### Work item:
Copy each line in the data that includes the word "black".

### Information shown:
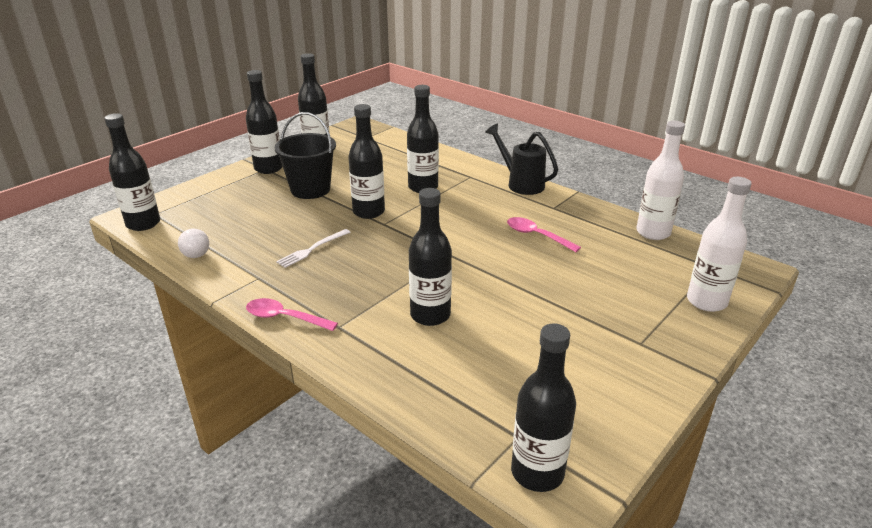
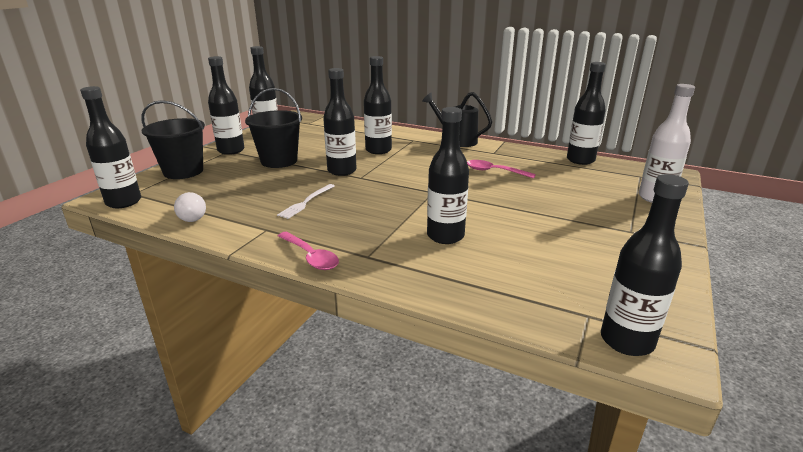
camera: 15 degrees left, 5 degrees down
(211, 192) = (183, 171): none -> black bucket
(285, 318) = (310, 257): pink spoon -> pink spoon turned 135 degrees counterclockwise
(653, 232) = (580, 160): white bottle -> black bottle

### Reply to the task:
(211, 192) = (183, 171): none -> black bucket
(653, 232) = (580, 160): white bottle -> black bottle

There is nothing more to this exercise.